> _Work request_
Copy out the full set of records. Keep every word the same.

━━ Material supplied

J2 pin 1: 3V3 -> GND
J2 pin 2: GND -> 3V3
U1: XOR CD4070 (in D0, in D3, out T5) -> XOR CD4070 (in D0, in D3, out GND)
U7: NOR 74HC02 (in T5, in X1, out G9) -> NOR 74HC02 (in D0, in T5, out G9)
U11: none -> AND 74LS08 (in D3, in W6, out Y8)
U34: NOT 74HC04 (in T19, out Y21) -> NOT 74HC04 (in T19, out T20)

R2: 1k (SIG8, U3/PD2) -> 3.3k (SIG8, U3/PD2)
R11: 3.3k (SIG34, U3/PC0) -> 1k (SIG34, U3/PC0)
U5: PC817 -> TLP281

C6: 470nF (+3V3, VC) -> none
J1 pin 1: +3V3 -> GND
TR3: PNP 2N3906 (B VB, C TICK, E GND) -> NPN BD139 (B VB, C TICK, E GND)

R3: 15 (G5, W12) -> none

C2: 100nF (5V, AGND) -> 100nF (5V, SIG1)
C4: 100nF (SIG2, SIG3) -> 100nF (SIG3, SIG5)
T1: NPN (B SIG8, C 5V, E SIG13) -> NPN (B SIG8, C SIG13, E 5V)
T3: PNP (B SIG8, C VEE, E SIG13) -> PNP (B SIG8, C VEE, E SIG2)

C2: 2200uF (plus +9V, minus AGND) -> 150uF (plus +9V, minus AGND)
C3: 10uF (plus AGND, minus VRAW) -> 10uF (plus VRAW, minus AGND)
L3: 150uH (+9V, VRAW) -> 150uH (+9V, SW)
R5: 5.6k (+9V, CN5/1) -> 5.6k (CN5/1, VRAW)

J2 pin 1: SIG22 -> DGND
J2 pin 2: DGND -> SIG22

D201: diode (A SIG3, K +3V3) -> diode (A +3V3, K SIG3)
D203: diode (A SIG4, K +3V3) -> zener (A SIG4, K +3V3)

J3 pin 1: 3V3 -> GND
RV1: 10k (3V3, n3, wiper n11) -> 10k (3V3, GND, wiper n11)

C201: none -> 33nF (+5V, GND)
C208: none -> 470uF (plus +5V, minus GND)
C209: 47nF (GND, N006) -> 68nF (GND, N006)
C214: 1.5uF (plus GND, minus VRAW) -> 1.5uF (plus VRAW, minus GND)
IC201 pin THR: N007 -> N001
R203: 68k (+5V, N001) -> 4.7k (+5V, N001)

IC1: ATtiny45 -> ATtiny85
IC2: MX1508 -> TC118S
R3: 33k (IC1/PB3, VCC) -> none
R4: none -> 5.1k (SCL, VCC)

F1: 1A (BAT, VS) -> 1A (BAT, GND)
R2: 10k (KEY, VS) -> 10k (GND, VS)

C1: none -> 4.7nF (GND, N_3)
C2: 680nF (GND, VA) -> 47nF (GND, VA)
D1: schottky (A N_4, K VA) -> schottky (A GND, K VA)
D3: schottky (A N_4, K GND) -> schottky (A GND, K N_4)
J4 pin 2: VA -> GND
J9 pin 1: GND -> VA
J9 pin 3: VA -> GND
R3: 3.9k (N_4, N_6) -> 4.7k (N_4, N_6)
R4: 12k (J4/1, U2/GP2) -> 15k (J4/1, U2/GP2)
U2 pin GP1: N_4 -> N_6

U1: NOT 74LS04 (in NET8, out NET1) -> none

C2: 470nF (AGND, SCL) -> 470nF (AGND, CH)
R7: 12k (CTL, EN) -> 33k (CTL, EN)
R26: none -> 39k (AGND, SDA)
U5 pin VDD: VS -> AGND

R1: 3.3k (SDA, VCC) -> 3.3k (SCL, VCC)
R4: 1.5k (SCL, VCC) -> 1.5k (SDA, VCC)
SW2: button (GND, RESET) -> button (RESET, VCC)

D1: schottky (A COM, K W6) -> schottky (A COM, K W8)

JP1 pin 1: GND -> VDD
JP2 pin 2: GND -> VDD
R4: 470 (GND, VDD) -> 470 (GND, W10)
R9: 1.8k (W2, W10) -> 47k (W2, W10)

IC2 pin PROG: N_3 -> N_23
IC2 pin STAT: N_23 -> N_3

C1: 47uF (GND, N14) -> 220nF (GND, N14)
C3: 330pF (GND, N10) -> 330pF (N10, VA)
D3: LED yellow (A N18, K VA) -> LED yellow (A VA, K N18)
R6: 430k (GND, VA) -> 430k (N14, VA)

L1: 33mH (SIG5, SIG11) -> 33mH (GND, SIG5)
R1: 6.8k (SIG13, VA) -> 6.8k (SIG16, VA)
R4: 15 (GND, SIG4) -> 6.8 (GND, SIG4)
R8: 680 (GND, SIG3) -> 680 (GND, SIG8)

━━━━

> _Solution to this task_
J2 pin 1: 3V3 -> GND
J2 pin 2: GND -> 3V3
U1: XOR CD4070 (in D0, in D3, out T5) -> XOR CD4070 (in D0, in D3, out GND)
U7: NOR 74HC02 (in T5, in X1, out G9) -> NOR 74HC02 (in D0, in T5, out G9)
U11: none -> AND 74LS08 (in D3, in W6, out Y8)
U34: NOT 74HC04 (in T19, out Y21) -> NOT 74HC04 (in T19, out T20)

R2: 1k (SIG8, U3/PD2) -> 3.3k (SIG8, U3/PD2)
R11: 3.3k (SIG34, U3/PC0) -> 1k (SIG34, U3/PC0)
U5: PC817 -> TLP281

C6: 470nF (+3V3, VC) -> none
J1 pin 1: +3V3 -> GND
TR3: PNP 2N3906 (B VB, C TICK, E GND) -> NPN BD139 (B VB, C TICK, E GND)

R3: 15 (G5, W12) -> none

C2: 100nF (5V, AGND) -> 100nF (5V, SIG1)
C4: 100nF (SIG2, SIG3) -> 100nF (SIG3, SIG5)
T1: NPN (B SIG8, C 5V, E SIG13) -> NPN (B SIG8, C SIG13, E 5V)
T3: PNP (B SIG8, C VEE, E SIG13) -> PNP (B SIG8, C VEE, E SIG2)

C2: 2200uF (plus +9V, minus AGND) -> 150uF (plus +9V, minus AGND)
C3: 10uF (plus AGND, minus VRAW) -> 10uF (plus VRAW, minus AGND)
L3: 150uH (+9V, VRAW) -> 150uH (+9V, SW)
R5: 5.6k (+9V, CN5/1) -> 5.6k (CN5/1, VRAW)

J2 pin 1: SIG22 -> DGND
J2 pin 2: DGND -> SIG22

D201: diode (A SIG3, K +3V3) -> diode (A +3V3, K SIG3)
D203: diode (A SIG4, K +3V3) -> zener (A SIG4, K +3V3)

J3 pin 1: 3V3 -> GND
RV1: 10k (3V3, n3, wiper n11) -> 10k (3V3, GND, wiper n11)

C201: none -> 33nF (+5V, GND)
C208: none -> 470uF (plus +5V, minus GND)
C209: 47nF (GND, N006) -> 68nF (GND, N006)
C214: 1.5uF (plus GND, minus VRAW) -> 1.5uF (plus VRAW, minus GND)
IC201 pin THR: N007 -> N001
R203: 68k (+5V, N001) -> 4.7k (+5V, N001)

IC1: ATtiny45 -> ATtiny85
IC2: MX1508 -> TC118S
R3: 33k (IC1/PB3, VCC) -> none
R4: none -> 5.1k (SCL, VCC)

F1: 1A (BAT, VS) -> 1A (BAT, GND)
R2: 10k (KEY, VS) -> 10k (GND, VS)

C1: none -> 4.7nF (GND, N_3)
C2: 680nF (GND, VA) -> 47nF (GND, VA)
D1: schottky (A N_4, K VA) -> schottky (A GND, K VA)
D3: schottky (A N_4, K GND) -> schottky (A GND, K N_4)
J4 pin 2: VA -> GND
J9 pin 1: GND -> VA
J9 pin 3: VA -> GND
R3: 3.9k (N_4, N_6) -> 4.7k (N_4, N_6)
R4: 12k (J4/1, U2/GP2) -> 15k (J4/1, U2/GP2)
U2 pin GP1: N_4 -> N_6

U1: NOT 74LS04 (in NET8, out NET1) -> none

C2: 470nF (AGND, SCL) -> 470nF (AGND, CH)
R7: 12k (CTL, EN) -> 33k (CTL, EN)
R26: none -> 39k (AGND, SDA)
U5 pin VDD: VS -> AGND

R1: 3.3k (SDA, VCC) -> 3.3k (SCL, VCC)
R4: 1.5k (SCL, VCC) -> 1.5k (SDA, VCC)
SW2: button (GND, RESET) -> button (RESET, VCC)

D1: schottky (A COM, K W6) -> schottky (A COM, K W8)

JP1 pin 1: GND -> VDD
JP2 pin 2: GND -> VDD
R4: 470 (GND, VDD) -> 470 (GND, W10)
R9: 1.8k (W2, W10) -> 47k (W2, W10)

IC2 pin PROG: N_3 -> N_23
IC2 pin STAT: N_23 -> N_3

C1: 47uF (GND, N14) -> 220nF (GND, N14)
C3: 330pF (GND, N10) -> 330pF (N10, VA)
D3: LED yellow (A N18, K VA) -> LED yellow (A VA, K N18)
R6: 430k (GND, VA) -> 430k (N14, VA)

L1: 33mH (SIG5, SIG11) -> 33mH (GND, SIG5)
R1: 6.8k (SIG13, VA) -> 6.8k (SIG16, VA)
R4: 15 (GND, SIG4) -> 6.8 (GND, SIG4)
R8: 680 (GND, SIG3) -> 680 (GND, SIG8)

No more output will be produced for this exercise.